WHAT IS NEEDED. Exclude the pictures and retype the entries as written.

>>>>

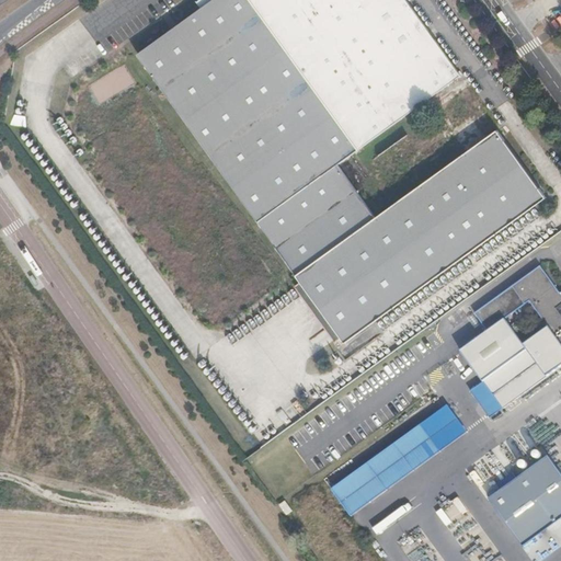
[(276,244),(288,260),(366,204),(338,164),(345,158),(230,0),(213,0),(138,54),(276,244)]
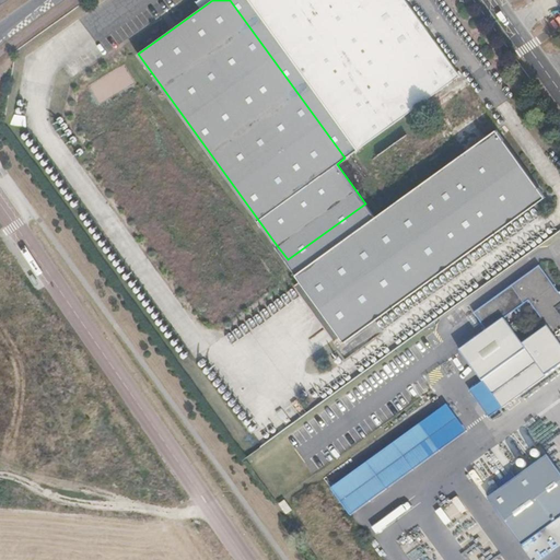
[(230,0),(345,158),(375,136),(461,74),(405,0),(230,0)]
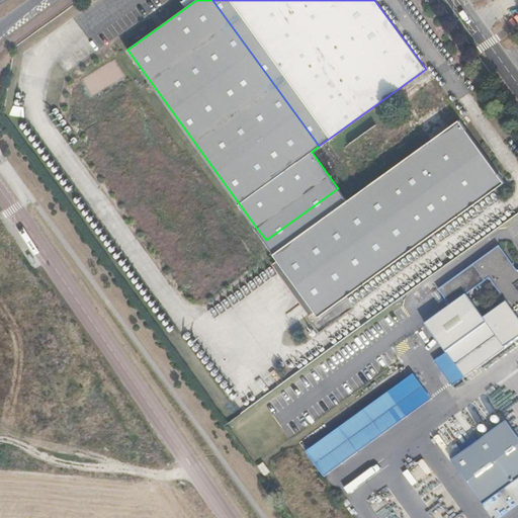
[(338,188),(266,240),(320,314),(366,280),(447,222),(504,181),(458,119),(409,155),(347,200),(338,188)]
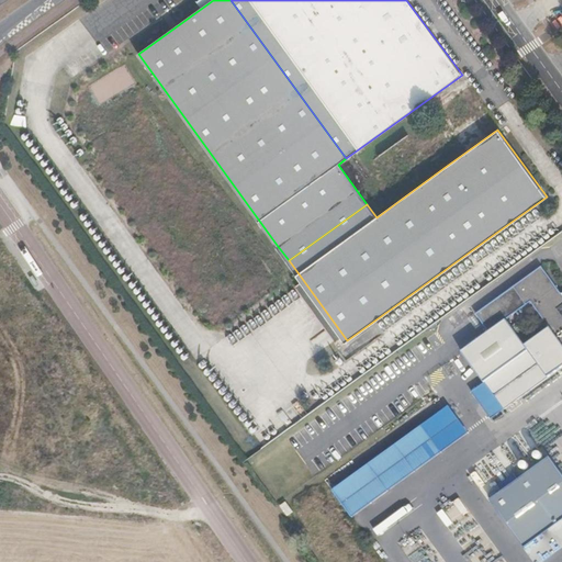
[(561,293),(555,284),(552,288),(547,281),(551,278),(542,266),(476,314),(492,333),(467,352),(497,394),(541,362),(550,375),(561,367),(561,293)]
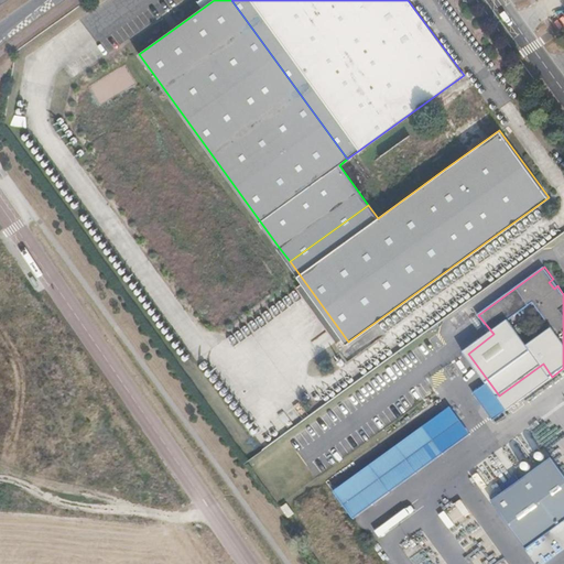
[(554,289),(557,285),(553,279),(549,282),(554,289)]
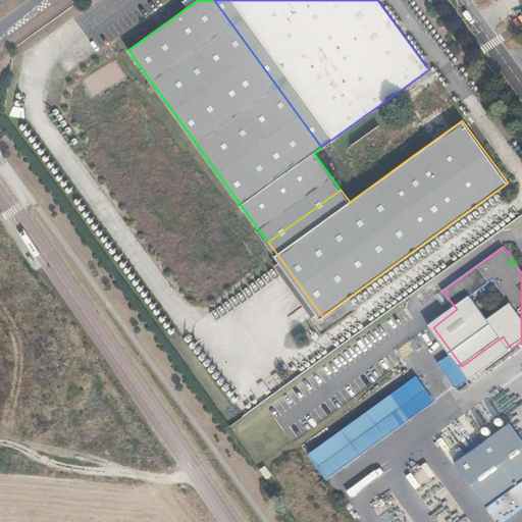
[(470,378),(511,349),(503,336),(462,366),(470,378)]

<<<<

SOLUTION TO THIS TASK.
[(276,244),(288,260),(366,204),(338,164),(345,158),(230,0),(213,0),(138,54),(276,244)]
[(230,0),(345,158),(375,136),(461,74),(405,0),(230,0)]
[(338,188),(266,240),(320,314),(366,280),(447,222),(504,181),(458,119),(409,155),(347,200),(338,188)]
[(561,293),(555,284),(552,288),(547,281),(551,278),(542,266),(476,314),(492,333),(467,352),(497,394),(541,362),(550,375),(561,367),(561,293)]
[(554,289),(557,285),(553,279),(549,282),(554,289)]
[(470,378),(511,349),(503,336),(462,366),(470,378)]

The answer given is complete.